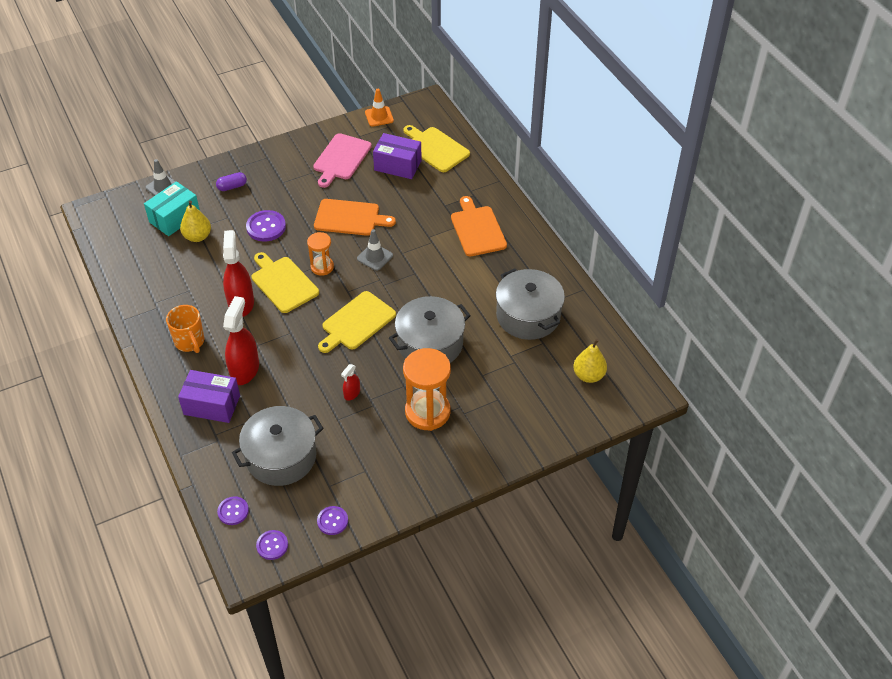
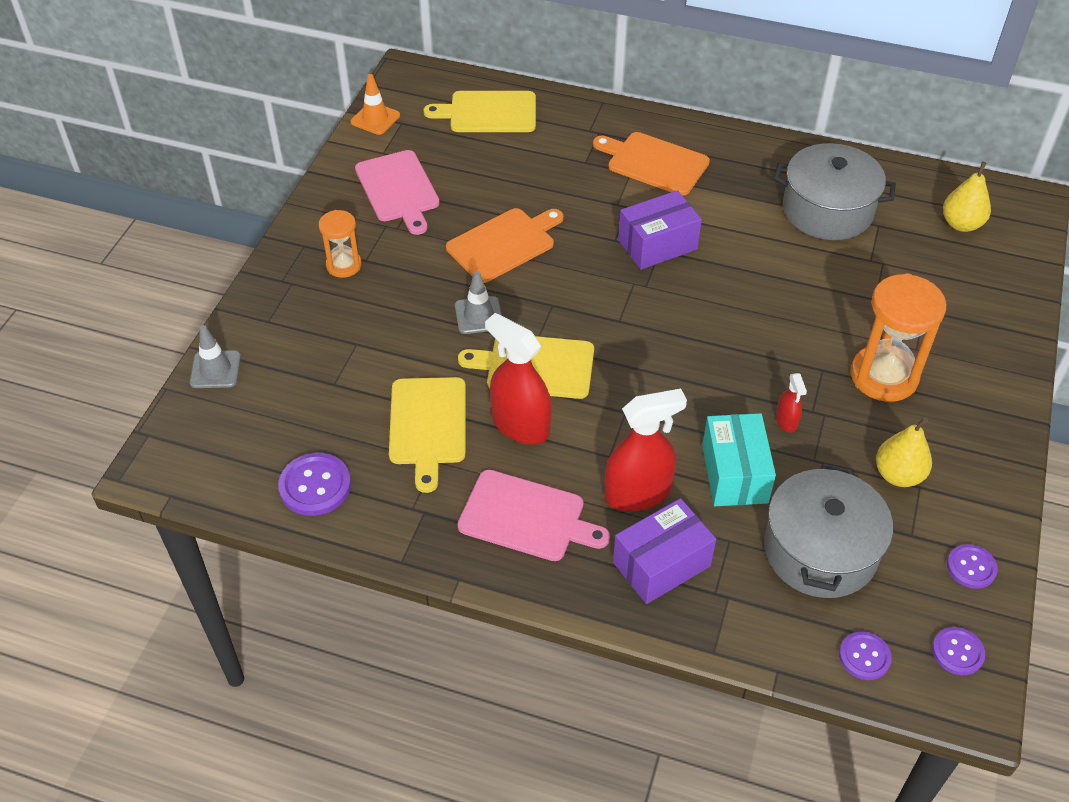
camera: 45 degrees left, 0 degrees up
turquoise box [144,181,200,236] -> turquoise box moved to [702,413,776,506]
orange mug [166,305,204,353] -> pink cutting board [457,470,610,561]
yellow pear [180,200,211,242] -> yellow pear moved to [876,417,932,487]
purple capsule [216,172,247,191] -> none
red spray bottle [223,296,259,385] -> red spray bottle turned 105 degrees clockwise [605,389,687,512]
purple button [246,210,286,242] -> purple button moved to [278,453,351,516]
orange hourglass [307,232,334,276] -> orange hourglass moved to [319,210,362,278]
yellow cutting board [318,291,396,353] -> yellow cutting board moved to [389,377,466,493]
grey traffic cone [357,229,393,271] -> grey traffic cone moved to [455,271,502,334]
purple box [373,133,422,179] -> purple box moved to [618,190,702,270]
grey pot [389,296,471,363] -> none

WHAT YOU HAVE TO DO:
Only the entries themselves should be output, word for word, with all pictures omitted.

RESPONSE:
camera: 45 degrees left, 0 degrees up
turquoise box [144,181,200,236] -> turquoise box moved to [702,413,776,506]
orange mug [166,305,204,353] -> pink cutting board [457,470,610,561]
yellow pear [180,200,211,242] -> yellow pear moved to [876,417,932,487]
purple capsule [216,172,247,191] -> none
red spray bottle [223,296,259,385] -> red spray bottle turned 105 degrees clockwise [605,389,687,512]
purple button [246,210,286,242] -> purple button moved to [278,453,351,516]
orange hourglass [307,232,334,276] -> orange hourglass moved to [319,210,362,278]
yellow cutting board [318,291,396,353] -> yellow cutting board moved to [389,377,466,493]
grey traffic cone [357,229,393,271] -> grey traffic cone moved to [455,271,502,334]
purple box [373,133,422,179] -> purple box moved to [618,190,702,270]
grey pot [389,296,471,363] -> none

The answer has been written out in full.